Records for this exercise:
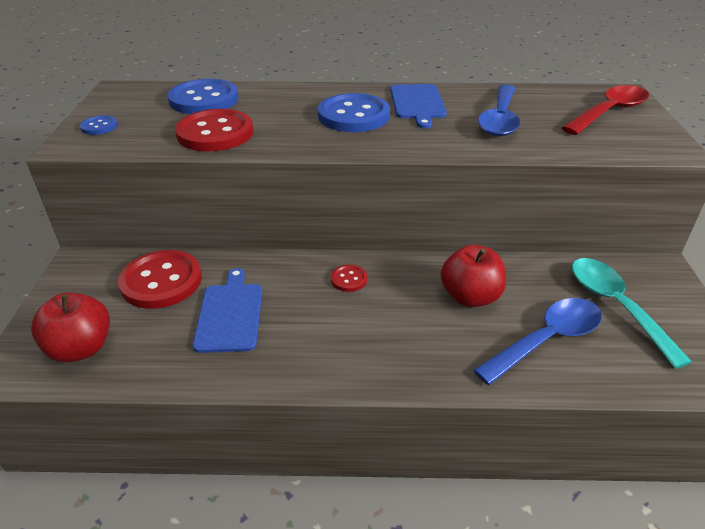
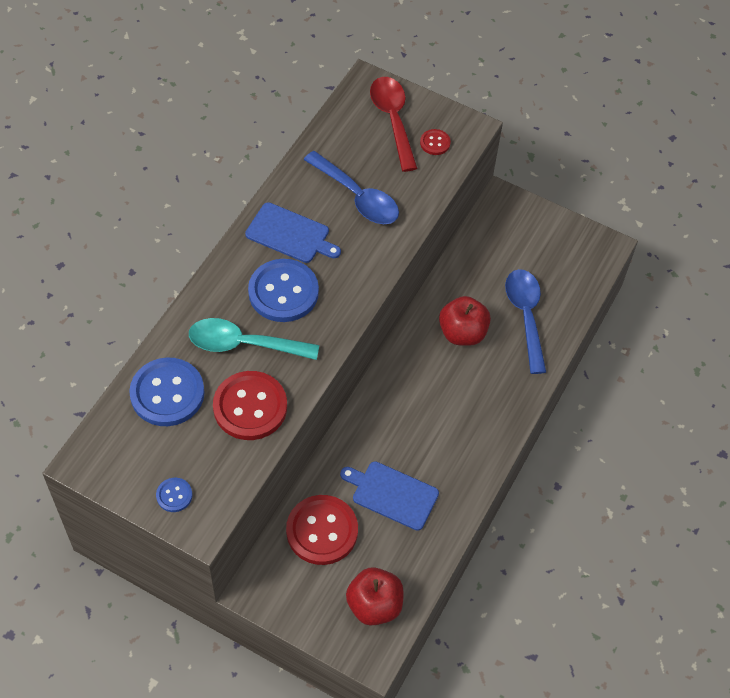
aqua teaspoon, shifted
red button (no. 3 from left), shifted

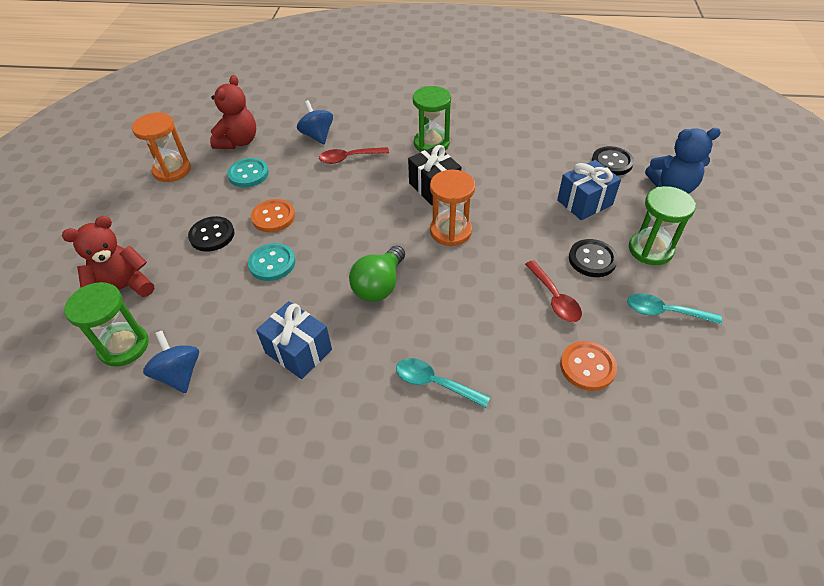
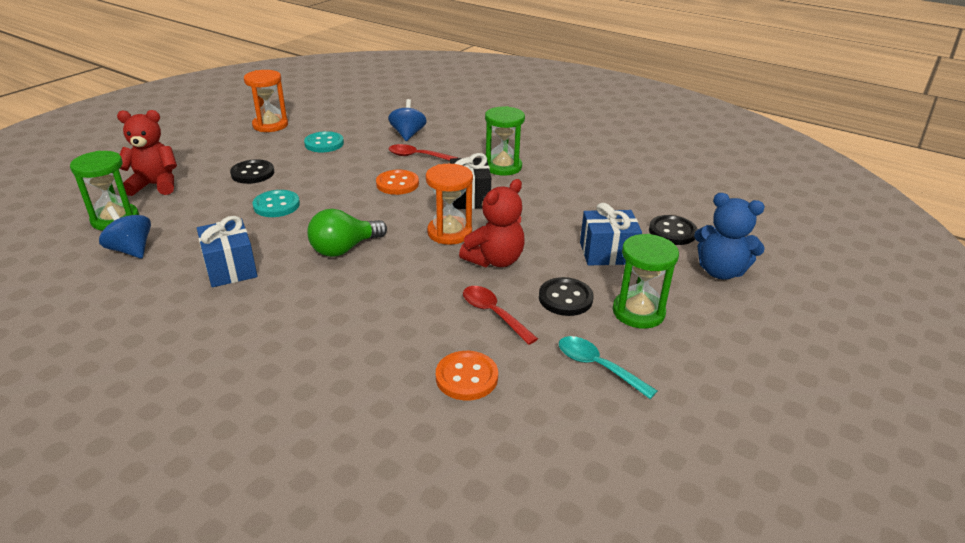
blue spinning top (no. 1 from left), 45 degrees counterclockwise
bright orange button (no. 1 from left), shifted
red stuffed bear (no. 2 from left), shifted
red teaspoon (no. 2 from left), 135 degrees clockwise
aqua teaspoon (no. 1 from left) => nothing

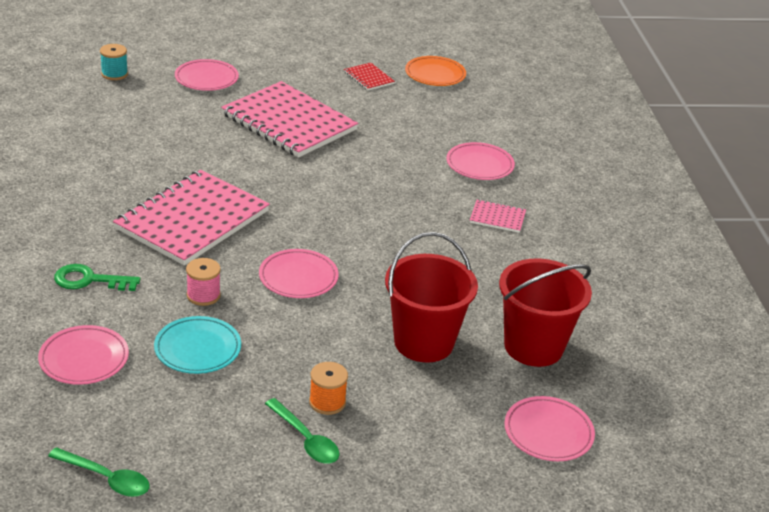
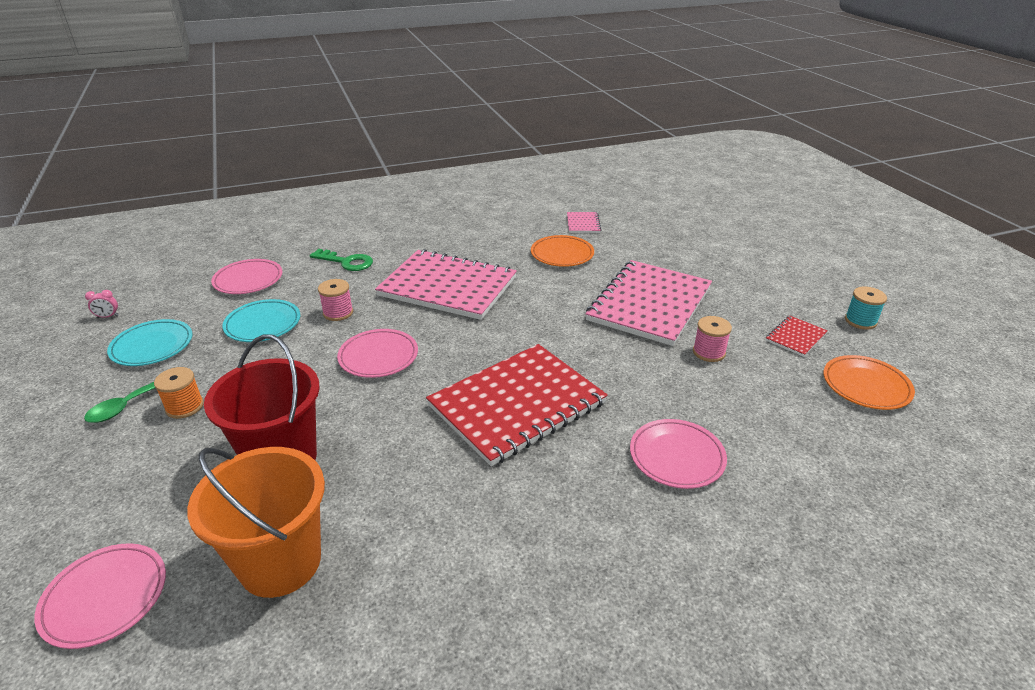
leaf-green teaspoon (no. 1 from left) => rosy bedside clock
nothing => aqua dinner plate (no. 1 from left)
red bucket (no. 2 from left) => bright orange bucket
leaf-green latchkey, 120 degrees clockwise
nothing => red notebook (no. 1 from left)
nothing => bright orange dinner plate (no. 1 from left)
rosy notebook (no. 3 from left in the first image) => rosy notebook (no. 2 from left), shifted
nothing => rosy bobbin (no. 2 from left)
aqua bobbin, shifted
rosy dinner plate (no. 2 from left) => nothing

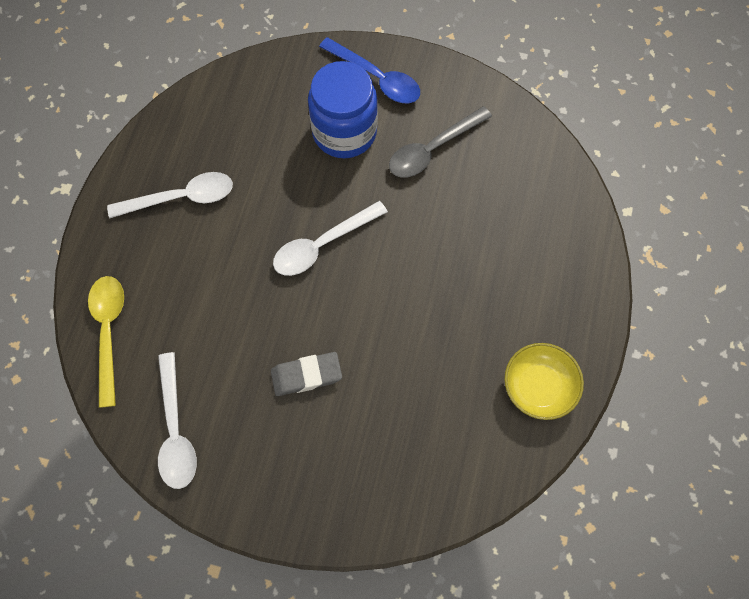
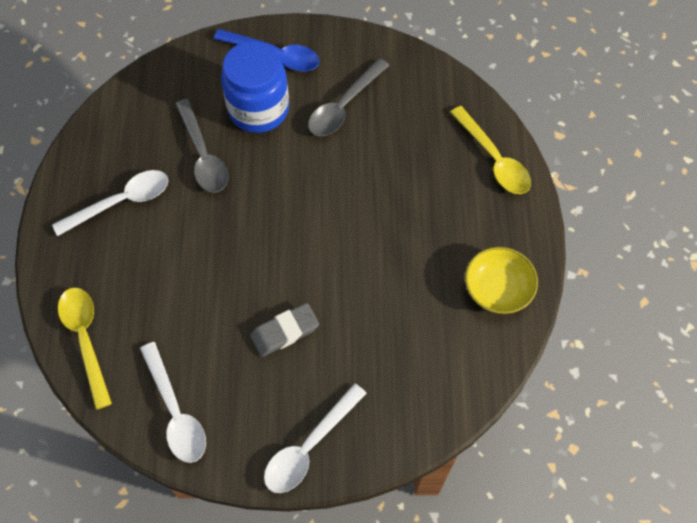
nothing => gray teaspoon (no. 1 from left)
white teaspoon (no. 3 from left), shifted
nothing => golden teaspoon (no. 2 from left)

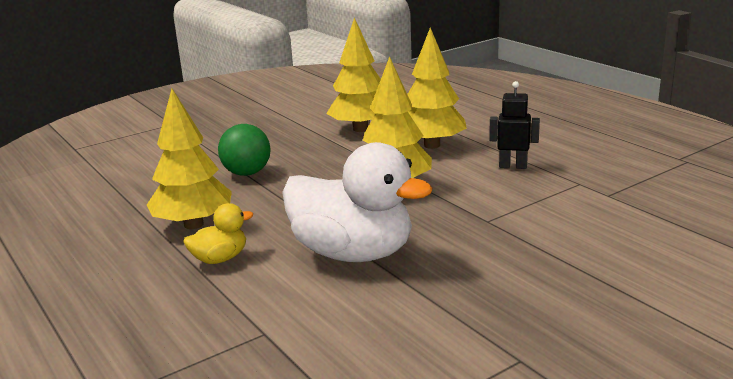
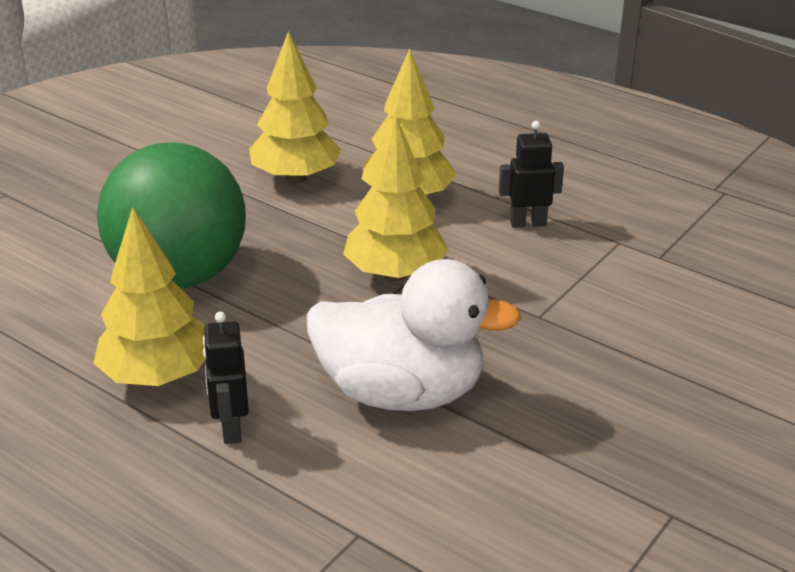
leaf-green sphere, x1.96
golden duck => black toy robot (no. 1 from left)

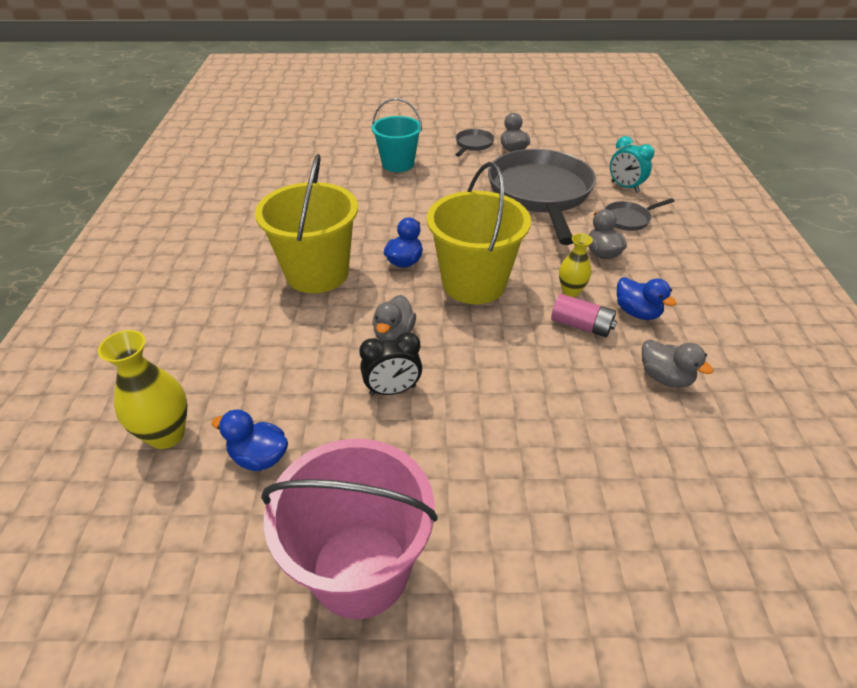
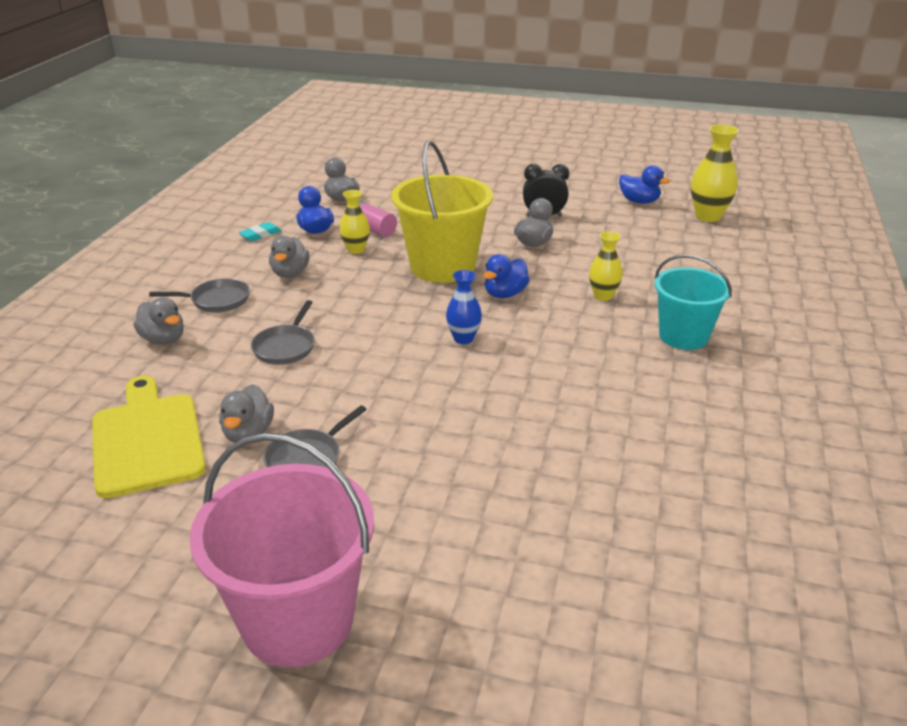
nothing => golden bread board
aqua bedside clock => gray duck (no. 1 from left)
rosy bucket, shifted
nothing => aqua gum eraser
gray pan (no. 2 from left), x0.41
nothing => blue vase
golden bucket (no. 1 from left) => golden vase (no. 2 from left)
aqua bucket, shifted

Assignment: Each record above should be repeated exactly, please, without pictures.

Answer area:
aqua teaspoon, shifted
red button (no. 3 from left), shifted

blue spinning top (no. 1 from left), 45 degrees counterclockwise
bright orange button (no. 1 from left), shifted
red stuffed bear (no. 2 from left), shifted
red teaspoon (no. 2 from left), 135 degrees clockwise
aqua teaspoon (no. 1 from left) => nothing

leaf-green teaspoon (no. 1 from left) => rosy bedside clock
nothing => aqua dinner plate (no. 1 from left)
red bucket (no. 2 from left) => bright orange bucket
leaf-green latchkey, 120 degrees clockwise
nothing => red notebook (no. 1 from left)
nothing => bright orange dinner plate (no. 1 from left)
rosy notebook (no. 3 from left in the first image) => rosy notebook (no. 2 from left), shifted
nothing => rosy bobbin (no. 2 from left)
aqua bobbin, shifted
rosy dinner plate (no. 2 from left) => nothing

nothing => gray teaspoon (no. 1 from left)
white teaspoon (no. 3 from left), shifted
nothing => golden teaspoon (no. 2 from left)

leaf-green sphere, x1.96
golden duck => black toy robot (no. 1 from left)

nothing => golden bread board
aqua bedside clock => gray duck (no. 1 from left)
rosy bucket, shifted
nothing => aqua gum eraser
gray pan (no. 2 from left), x0.41
nothing => blue vase
golden bucket (no. 1 from left) => golden vase (no. 2 from left)
aqua bucket, shifted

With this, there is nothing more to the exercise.